> _Instructions for the task_
Using the listing below, set down each line from the line containing "D1: LED blue (A IND, K GND) -> none" through the line containing "R6: none -> 68k (GND, IND)", both ends included, exactly and with nothing added.

> _Data_
--

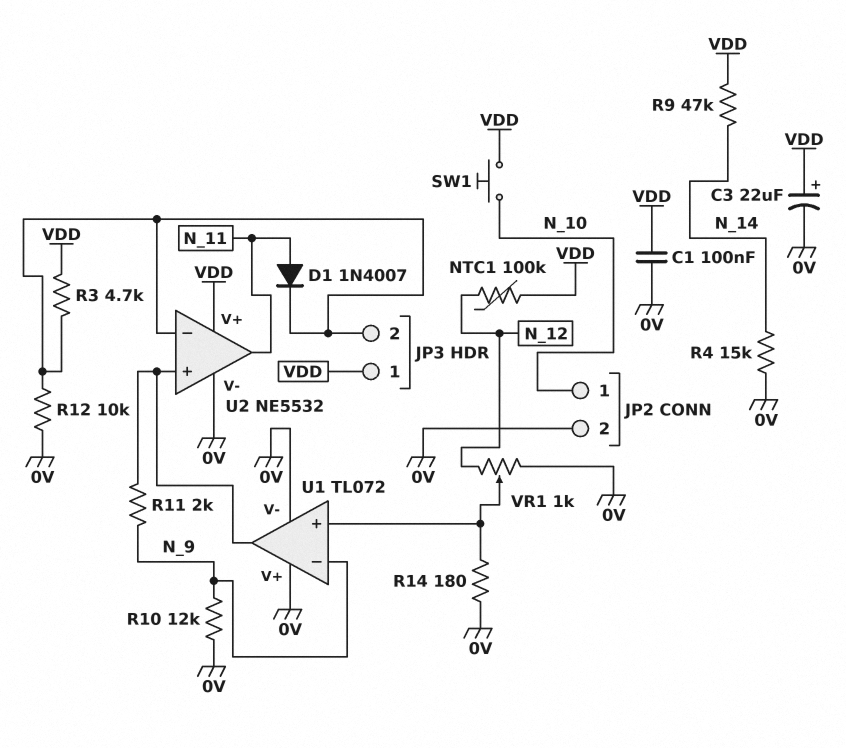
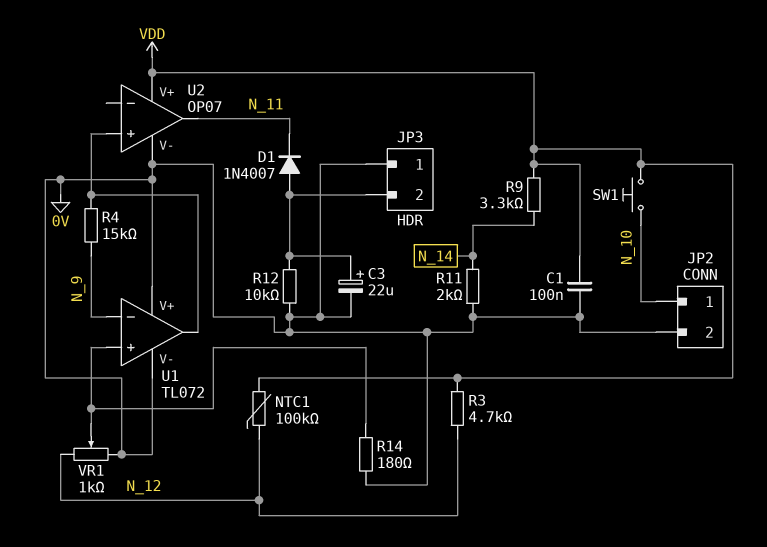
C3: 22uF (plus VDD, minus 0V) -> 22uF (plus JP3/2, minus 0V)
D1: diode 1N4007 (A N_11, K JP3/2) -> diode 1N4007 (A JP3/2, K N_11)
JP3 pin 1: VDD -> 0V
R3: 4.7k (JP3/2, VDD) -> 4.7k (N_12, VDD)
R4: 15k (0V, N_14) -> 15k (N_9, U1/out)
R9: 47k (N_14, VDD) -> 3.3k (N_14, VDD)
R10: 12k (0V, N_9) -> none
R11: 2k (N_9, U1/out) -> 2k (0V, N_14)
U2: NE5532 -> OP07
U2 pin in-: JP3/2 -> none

--

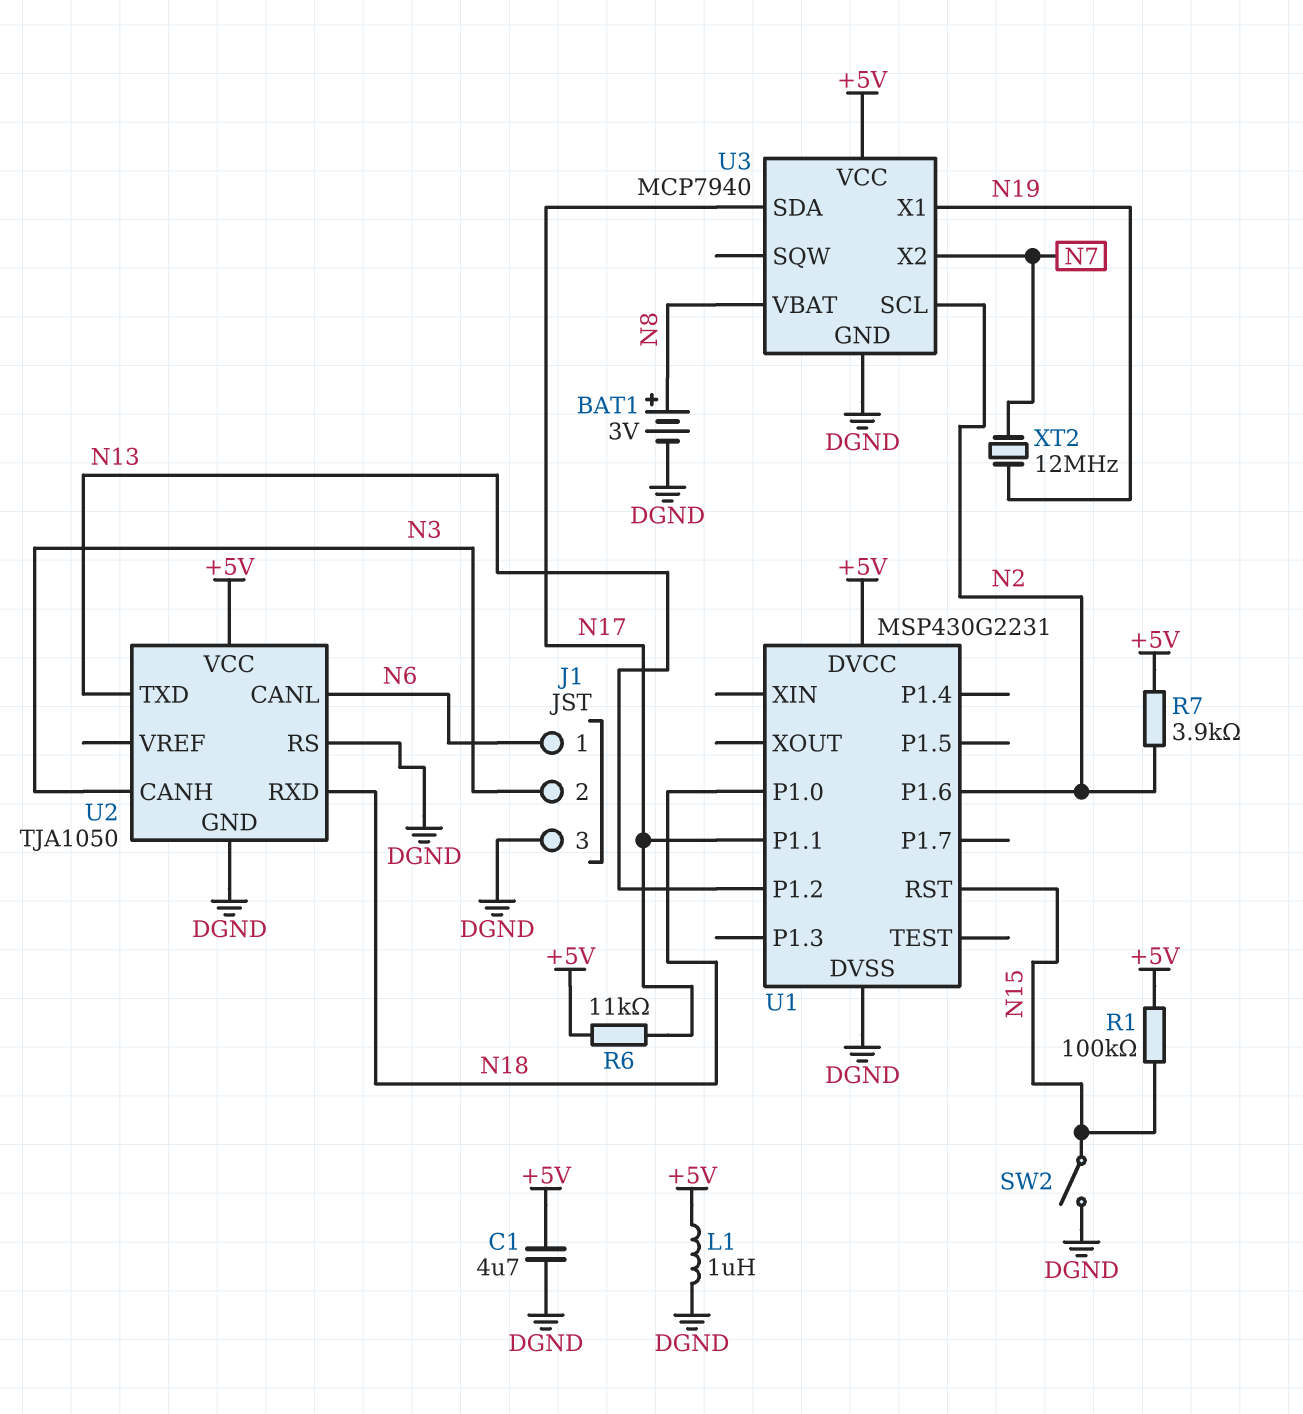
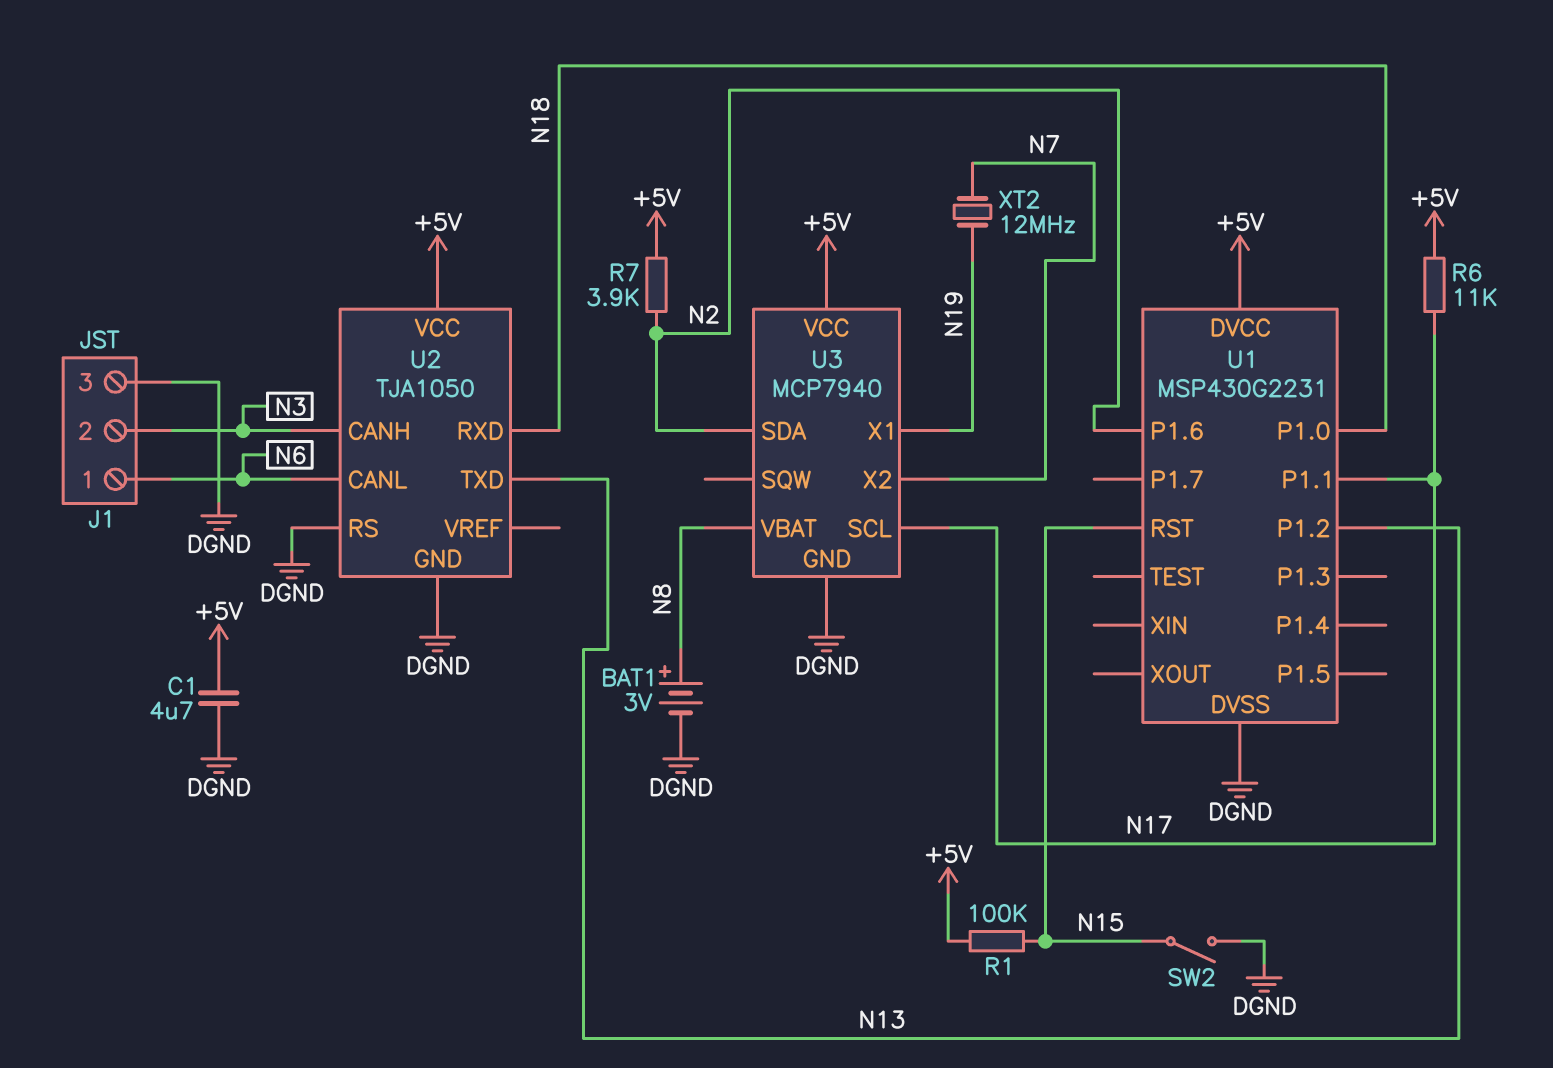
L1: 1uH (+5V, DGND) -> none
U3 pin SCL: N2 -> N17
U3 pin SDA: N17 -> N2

--

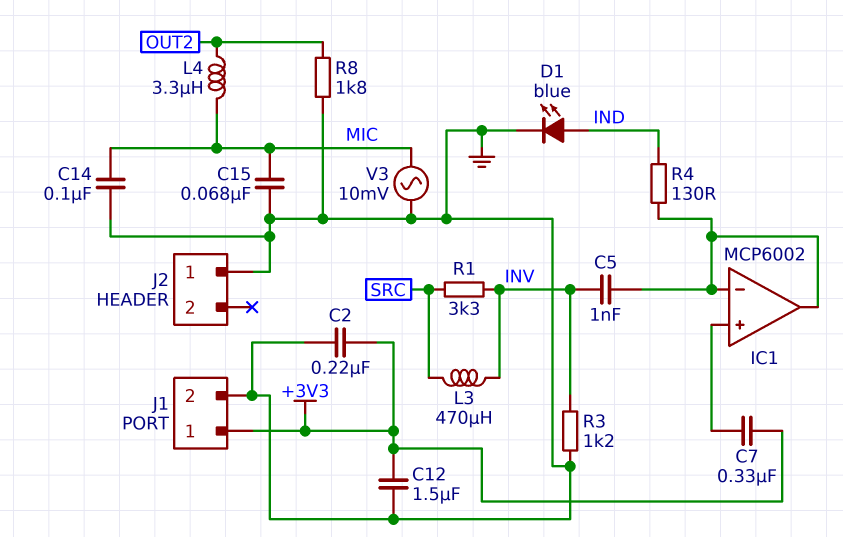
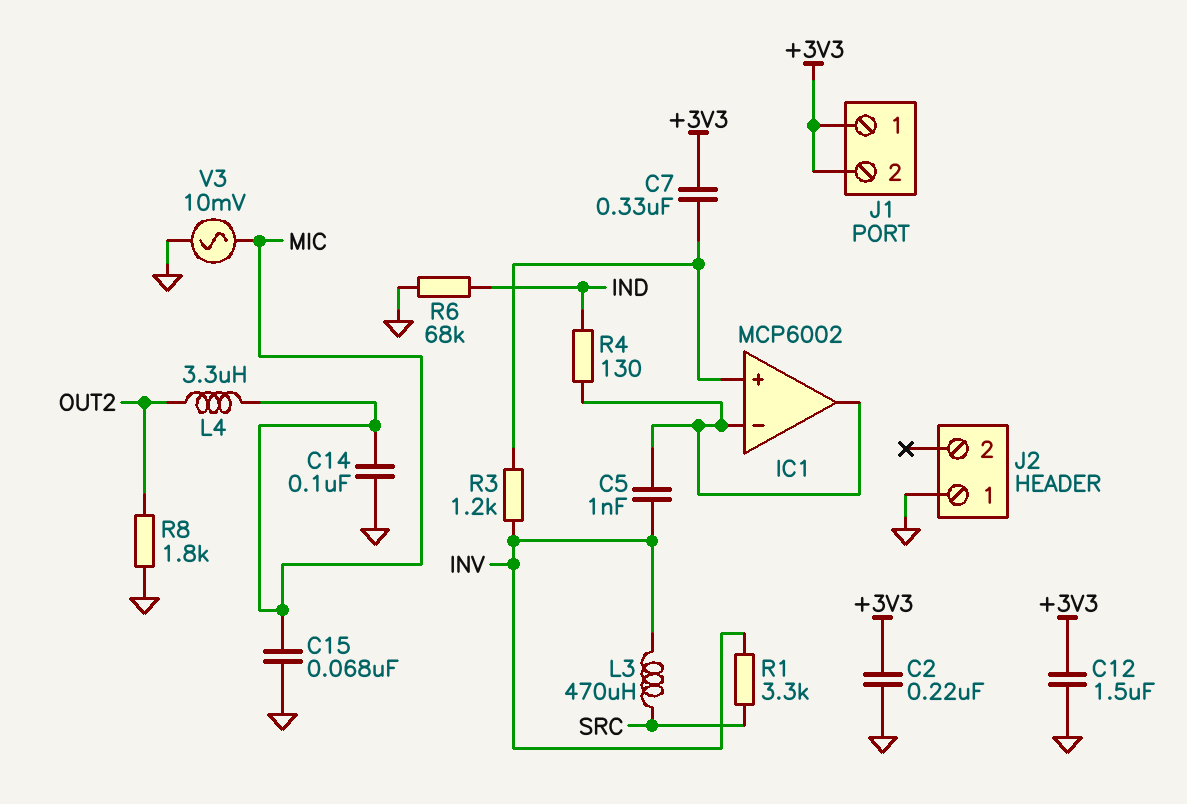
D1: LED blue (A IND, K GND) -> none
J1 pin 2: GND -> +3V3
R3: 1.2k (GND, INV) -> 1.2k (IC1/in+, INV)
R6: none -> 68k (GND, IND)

--

> _Answer section_
D1: LED blue (A IND, K GND) -> none
J1 pin 2: GND -> +3V3
R3: 1.2k (GND, INV) -> 1.2k (IC1/in+, INV)
R6: none -> 68k (GND, IND)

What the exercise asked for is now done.